» WORK TO BE COMPLETED
Take the entries below and print all of them exactly, please.

########

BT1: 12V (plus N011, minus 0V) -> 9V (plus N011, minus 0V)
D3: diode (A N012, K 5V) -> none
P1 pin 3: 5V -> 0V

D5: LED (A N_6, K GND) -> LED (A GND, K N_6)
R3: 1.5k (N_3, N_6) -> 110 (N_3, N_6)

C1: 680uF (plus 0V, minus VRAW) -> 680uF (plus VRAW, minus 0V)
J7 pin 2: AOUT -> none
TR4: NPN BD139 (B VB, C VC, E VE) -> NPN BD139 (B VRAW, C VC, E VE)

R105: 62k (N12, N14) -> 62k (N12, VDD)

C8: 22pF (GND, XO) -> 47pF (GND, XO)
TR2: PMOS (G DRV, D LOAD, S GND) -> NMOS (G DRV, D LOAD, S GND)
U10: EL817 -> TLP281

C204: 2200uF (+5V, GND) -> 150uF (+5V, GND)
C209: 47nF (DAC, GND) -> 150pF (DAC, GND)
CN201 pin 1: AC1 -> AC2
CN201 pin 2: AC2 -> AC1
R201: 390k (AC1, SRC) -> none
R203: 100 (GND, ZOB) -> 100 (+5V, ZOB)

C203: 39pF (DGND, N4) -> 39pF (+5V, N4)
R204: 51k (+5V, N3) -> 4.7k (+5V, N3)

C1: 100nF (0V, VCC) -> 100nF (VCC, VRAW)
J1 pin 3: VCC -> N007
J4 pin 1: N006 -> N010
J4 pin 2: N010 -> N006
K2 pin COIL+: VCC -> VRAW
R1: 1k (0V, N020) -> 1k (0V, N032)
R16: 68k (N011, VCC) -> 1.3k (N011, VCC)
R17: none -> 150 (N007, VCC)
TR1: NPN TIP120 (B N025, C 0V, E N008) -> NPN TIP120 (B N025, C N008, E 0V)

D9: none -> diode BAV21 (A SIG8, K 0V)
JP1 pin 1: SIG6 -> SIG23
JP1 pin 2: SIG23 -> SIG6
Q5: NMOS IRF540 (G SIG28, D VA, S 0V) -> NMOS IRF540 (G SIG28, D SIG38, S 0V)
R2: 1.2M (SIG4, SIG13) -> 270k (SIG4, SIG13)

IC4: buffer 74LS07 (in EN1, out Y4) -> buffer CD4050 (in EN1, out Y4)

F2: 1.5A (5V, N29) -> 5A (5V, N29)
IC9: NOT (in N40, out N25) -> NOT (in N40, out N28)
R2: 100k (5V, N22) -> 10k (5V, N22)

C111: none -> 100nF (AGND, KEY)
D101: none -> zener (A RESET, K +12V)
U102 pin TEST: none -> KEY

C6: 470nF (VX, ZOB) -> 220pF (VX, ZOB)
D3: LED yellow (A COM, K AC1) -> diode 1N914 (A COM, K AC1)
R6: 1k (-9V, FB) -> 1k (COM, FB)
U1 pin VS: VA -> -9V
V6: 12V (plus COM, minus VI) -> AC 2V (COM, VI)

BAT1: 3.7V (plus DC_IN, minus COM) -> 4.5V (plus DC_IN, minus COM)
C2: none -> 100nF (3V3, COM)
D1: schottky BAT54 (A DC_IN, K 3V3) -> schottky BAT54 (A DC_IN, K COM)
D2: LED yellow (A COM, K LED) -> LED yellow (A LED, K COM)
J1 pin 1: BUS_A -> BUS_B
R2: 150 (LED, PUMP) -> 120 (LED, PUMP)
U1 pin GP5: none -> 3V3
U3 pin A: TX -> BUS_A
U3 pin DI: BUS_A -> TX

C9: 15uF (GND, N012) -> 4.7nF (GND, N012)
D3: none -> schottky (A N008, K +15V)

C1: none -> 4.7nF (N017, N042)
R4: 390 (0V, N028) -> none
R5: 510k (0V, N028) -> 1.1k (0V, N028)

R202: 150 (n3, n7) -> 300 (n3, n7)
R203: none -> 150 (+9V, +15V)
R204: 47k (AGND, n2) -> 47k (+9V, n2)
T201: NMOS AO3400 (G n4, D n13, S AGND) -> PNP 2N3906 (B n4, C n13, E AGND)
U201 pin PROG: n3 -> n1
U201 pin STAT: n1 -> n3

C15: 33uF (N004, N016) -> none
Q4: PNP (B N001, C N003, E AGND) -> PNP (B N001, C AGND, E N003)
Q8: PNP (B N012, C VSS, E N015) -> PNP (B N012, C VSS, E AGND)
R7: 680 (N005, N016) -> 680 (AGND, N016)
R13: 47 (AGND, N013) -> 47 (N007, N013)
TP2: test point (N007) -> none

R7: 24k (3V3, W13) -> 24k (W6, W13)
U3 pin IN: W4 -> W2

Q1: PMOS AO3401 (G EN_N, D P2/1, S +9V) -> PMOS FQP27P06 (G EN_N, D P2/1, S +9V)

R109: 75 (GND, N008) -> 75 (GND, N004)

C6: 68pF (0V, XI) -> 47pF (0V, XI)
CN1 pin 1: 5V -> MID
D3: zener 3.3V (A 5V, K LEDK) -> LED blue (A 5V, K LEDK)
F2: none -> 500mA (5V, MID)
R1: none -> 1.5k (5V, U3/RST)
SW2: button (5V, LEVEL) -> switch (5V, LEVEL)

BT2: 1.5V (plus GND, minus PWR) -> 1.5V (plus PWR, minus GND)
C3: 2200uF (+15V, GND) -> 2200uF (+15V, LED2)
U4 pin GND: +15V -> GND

########

» EXERCISE RESPONSE
BT1: 12V (plus N011, minus 0V) -> 9V (plus N011, minus 0V)
D3: diode (A N012, K 5V) -> none
P1 pin 3: 5V -> 0V

D5: LED (A N_6, K GND) -> LED (A GND, K N_6)
R3: 1.5k (N_3, N_6) -> 110 (N_3, N_6)

C1: 680uF (plus 0V, minus VRAW) -> 680uF (plus VRAW, minus 0V)
J7 pin 2: AOUT -> none
TR4: NPN BD139 (B VB, C VC, E VE) -> NPN BD139 (B VRAW, C VC, E VE)

R105: 62k (N12, N14) -> 62k (N12, VDD)

C8: 22pF (GND, XO) -> 47pF (GND, XO)
TR2: PMOS (G DRV, D LOAD, S GND) -> NMOS (G DRV, D LOAD, S GND)
U10: EL817 -> TLP281

C204: 2200uF (+5V, GND) -> 150uF (+5V, GND)
C209: 47nF (DAC, GND) -> 150pF (DAC, GND)
CN201 pin 1: AC1 -> AC2
CN201 pin 2: AC2 -> AC1
R201: 390k (AC1, SRC) -> none
R203: 100 (GND, ZOB) -> 100 (+5V, ZOB)

C203: 39pF (DGND, N4) -> 39pF (+5V, N4)
R204: 51k (+5V, N3) -> 4.7k (+5V, N3)

C1: 100nF (0V, VCC) -> 100nF (VCC, VRAW)
J1 pin 3: VCC -> N007
J4 pin 1: N006 -> N010
J4 pin 2: N010 -> N006
K2 pin COIL+: VCC -> VRAW
R1: 1k (0V, N020) -> 1k (0V, N032)
R16: 68k (N011, VCC) -> 1.3k (N011, VCC)
R17: none -> 150 (N007, VCC)
TR1: NPN TIP120 (B N025, C 0V, E N008) -> NPN TIP120 (B N025, C N008, E 0V)

D9: none -> diode BAV21 (A SIG8, K 0V)
JP1 pin 1: SIG6 -> SIG23
JP1 pin 2: SIG23 -> SIG6
Q5: NMOS IRF540 (G SIG28, D VA, S 0V) -> NMOS IRF540 (G SIG28, D SIG38, S 0V)
R2: 1.2M (SIG4, SIG13) -> 270k (SIG4, SIG13)

IC4: buffer 74LS07 (in EN1, out Y4) -> buffer CD4050 (in EN1, out Y4)

F2: 1.5A (5V, N29) -> 5A (5V, N29)
IC9: NOT (in N40, out N25) -> NOT (in N40, out N28)
R2: 100k (5V, N22) -> 10k (5V, N22)

C111: none -> 100nF (AGND, KEY)
D101: none -> zener (A RESET, K +12V)
U102 pin TEST: none -> KEY

C6: 470nF (VX, ZOB) -> 220pF (VX, ZOB)
D3: LED yellow (A COM, K AC1) -> diode 1N914 (A COM, K AC1)
R6: 1k (-9V, FB) -> 1k (COM, FB)
U1 pin VS: VA -> -9V
V6: 12V (plus COM, minus VI) -> AC 2V (COM, VI)

BAT1: 3.7V (plus DC_IN, minus COM) -> 4.5V (plus DC_IN, minus COM)
C2: none -> 100nF (3V3, COM)
D1: schottky BAT54 (A DC_IN, K 3V3) -> schottky BAT54 (A DC_IN, K COM)
D2: LED yellow (A COM, K LED) -> LED yellow (A LED, K COM)
J1 pin 1: BUS_A -> BUS_B
R2: 150 (LED, PUMP) -> 120 (LED, PUMP)
U1 pin GP5: none -> 3V3
U3 pin A: TX -> BUS_A
U3 pin DI: BUS_A -> TX

C9: 15uF (GND, N012) -> 4.7nF (GND, N012)
D3: none -> schottky (A N008, K +15V)

C1: none -> 4.7nF (N017, N042)
R4: 390 (0V, N028) -> none
R5: 510k (0V, N028) -> 1.1k (0V, N028)

R202: 150 (n3, n7) -> 300 (n3, n7)
R203: none -> 150 (+9V, +15V)
R204: 47k (AGND, n2) -> 47k (+9V, n2)
T201: NMOS AO3400 (G n4, D n13, S AGND) -> PNP 2N3906 (B n4, C n13, E AGND)
U201 pin PROG: n3 -> n1
U201 pin STAT: n1 -> n3

C15: 33uF (N004, N016) -> none
Q4: PNP (B N001, C N003, E AGND) -> PNP (B N001, C AGND, E N003)
Q8: PNP (B N012, C VSS, E N015) -> PNP (B N012, C VSS, E AGND)
R7: 680 (N005, N016) -> 680 (AGND, N016)
R13: 47 (AGND, N013) -> 47 (N007, N013)
TP2: test point (N007) -> none

R7: 24k (3V3, W13) -> 24k (W6, W13)
U3 pin IN: W4 -> W2

Q1: PMOS AO3401 (G EN_N, D P2/1, S +9V) -> PMOS FQP27P06 (G EN_N, D P2/1, S +9V)

R109: 75 (GND, N008) -> 75 (GND, N004)

C6: 68pF (0V, XI) -> 47pF (0V, XI)
CN1 pin 1: 5V -> MID
D3: zener 3.3V (A 5V, K LEDK) -> LED blue (A 5V, K LEDK)
F2: none -> 500mA (5V, MID)
R1: none -> 1.5k (5V, U3/RST)
SW2: button (5V, LEVEL) -> switch (5V, LEVEL)

BT2: 1.5V (plus GND, minus PWR) -> 1.5V (plus PWR, minus GND)
C3: 2200uF (+15V, GND) -> 2200uF (+15V, LED2)
U4 pin GND: +15V -> GND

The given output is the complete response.